- TASK BRIEF -
In your copy of the data, keep every word exact and include no pictures.

********

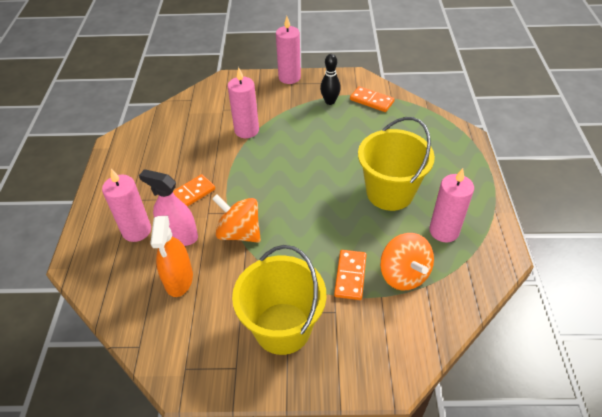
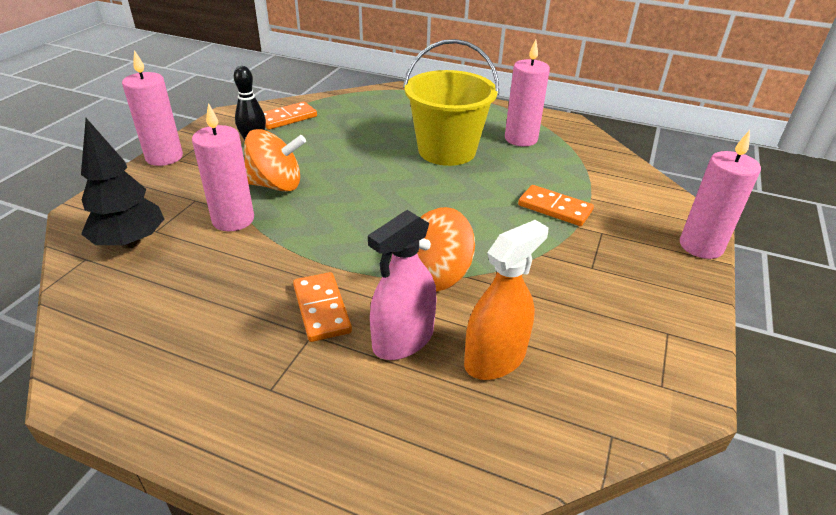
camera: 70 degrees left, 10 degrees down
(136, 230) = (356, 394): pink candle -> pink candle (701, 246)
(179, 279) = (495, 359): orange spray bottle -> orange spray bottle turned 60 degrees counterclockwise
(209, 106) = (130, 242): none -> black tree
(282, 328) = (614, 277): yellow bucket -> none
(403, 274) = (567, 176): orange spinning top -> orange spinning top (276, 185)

********

- REPLY TO THE EXERCISE -
camera: 70 degrees left, 10 degrees down
(136, 230) = (356, 394): pink candle -> pink candle (701, 246)
(179, 279) = (495, 359): orange spray bottle -> orange spray bottle turned 60 degrees counterclockwise
(209, 106) = (130, 242): none -> black tree
(282, 328) = (614, 277): yellow bucket -> none
(403, 274) = (567, 176): orange spinning top -> orange spinning top (276, 185)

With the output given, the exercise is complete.